[Task description]:
Reproduce the whole listing below without its pictures, exactly as written.

[Provided material]:
==========

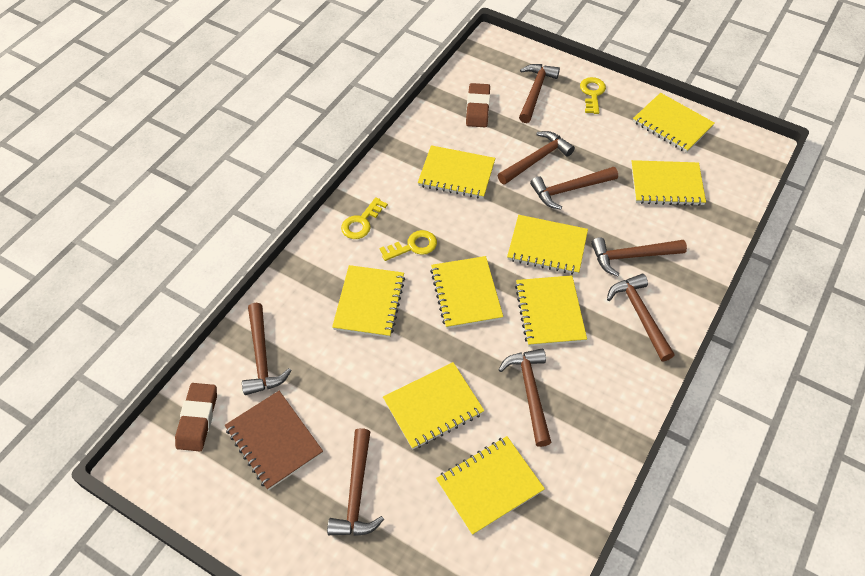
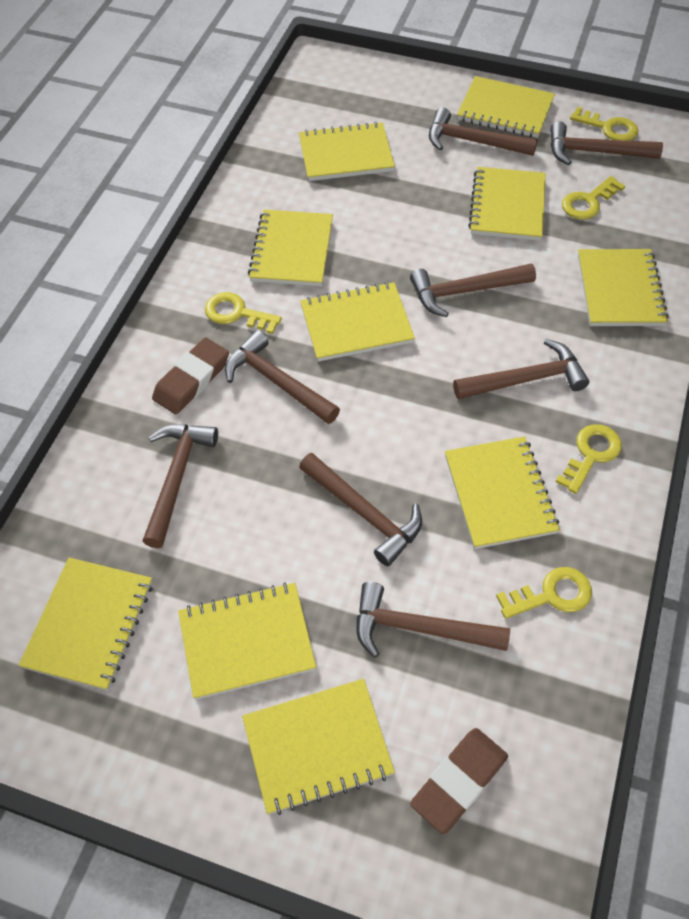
brown notebook: 1 -> 0
yellow key: 3 -> 5
yellow notebook: 9 -> 10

==========

[Written answer]:
brown notebook: 1 -> 0
yellow key: 3 -> 5
yellow notebook: 9 -> 10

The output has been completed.